_What is needed_
Copy the lines below, please, starting with the one that contains "CN2 pin 1: GND -> JACK" and ending with the last. Pictures stay out.

Source records section start

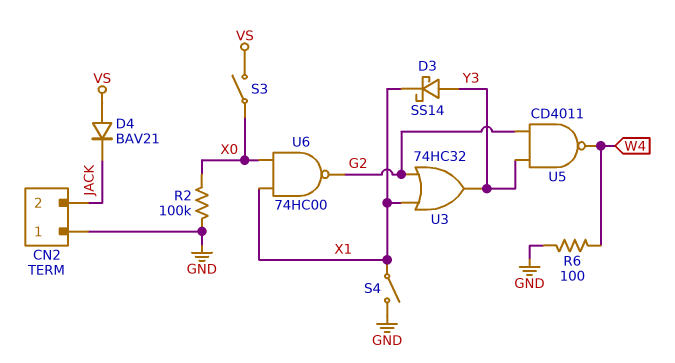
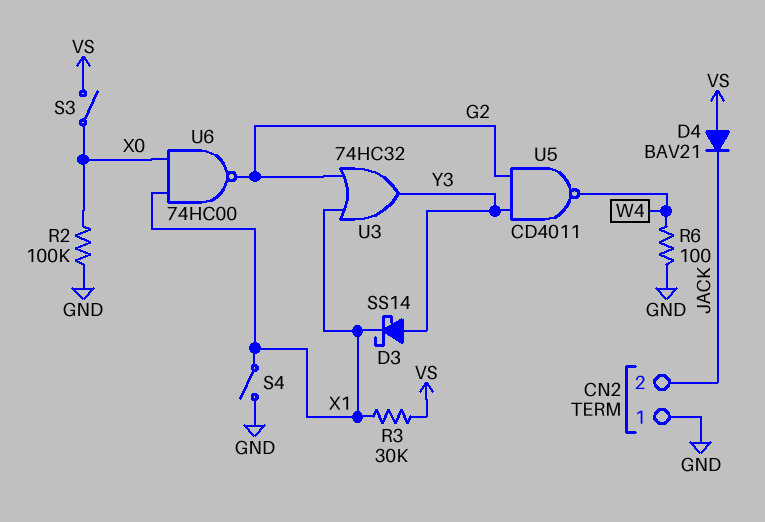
R3: none -> 30k (VS, X1)

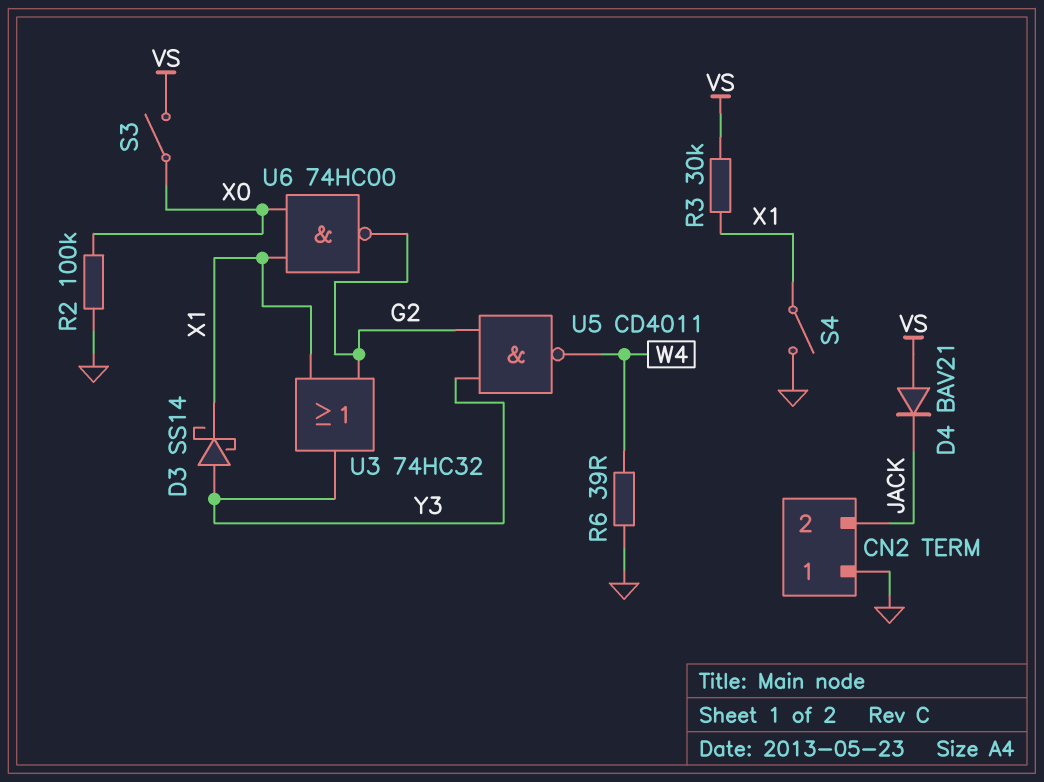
R6: 100 (GND, W4) -> 39 (GND, W4)

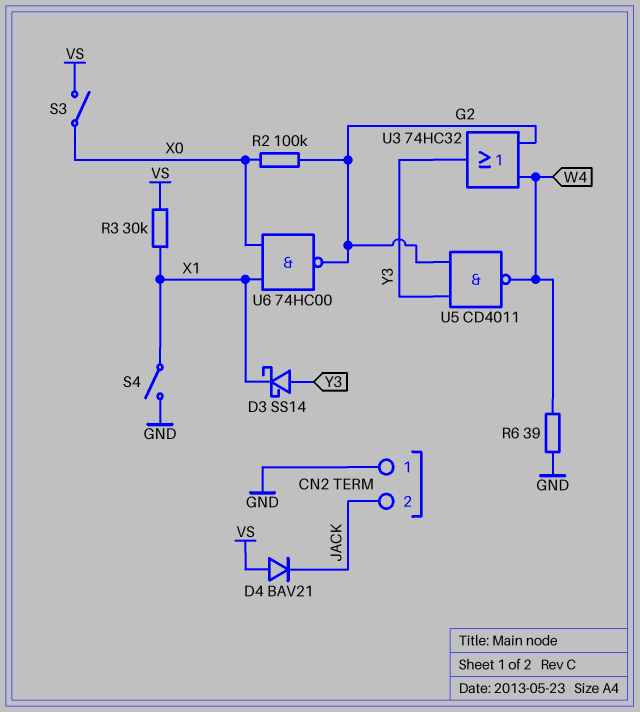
R2: 100k (GND, X0) -> 100k (G2, X0)
U3: OR 74HC32 (in G2, in X1, out Y3) -> OR 74HC32 (in G2, in W4, out Y3)

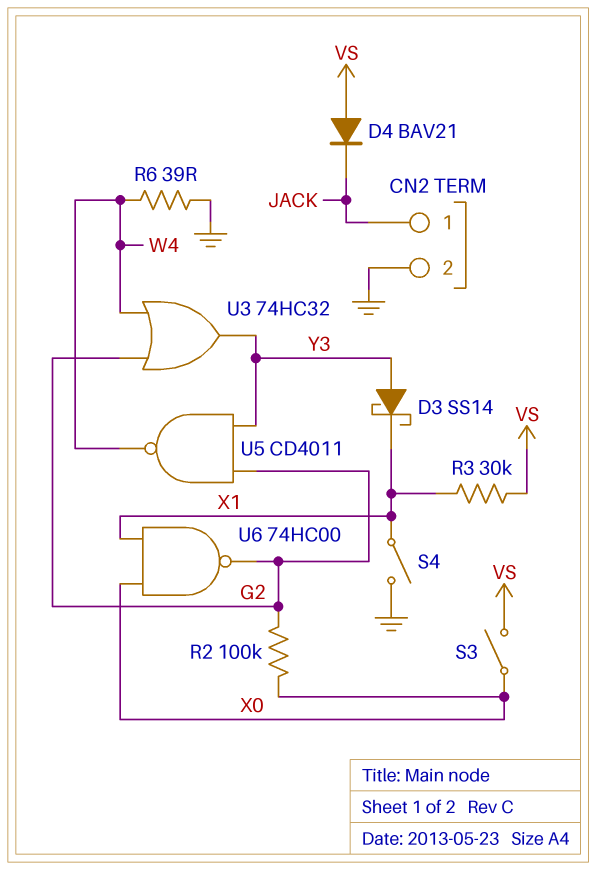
CN2 pin 1: GND -> JACK
CN2 pin 2: JACK -> GND

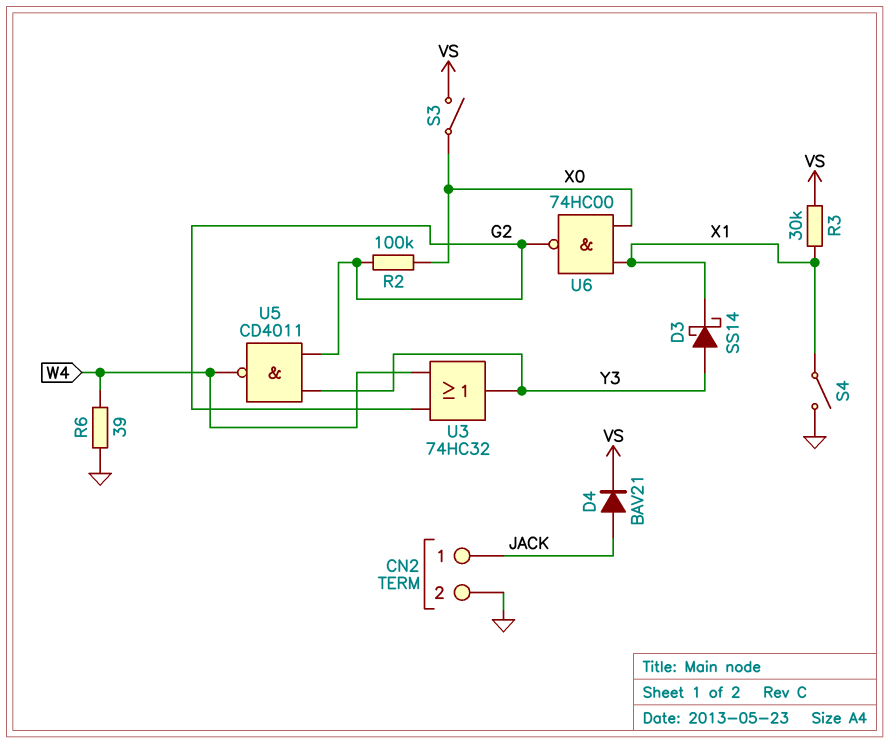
D4: diode BAV21 (A VS, K JACK) -> diode BAV21 (A JACK, K VS)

Source records section end

_Result of this task_
CN2 pin 1: GND -> JACK
CN2 pin 2: JACK -> GND

D4: diode BAV21 (A VS, K JACK) -> diode BAV21 (A JACK, K VS)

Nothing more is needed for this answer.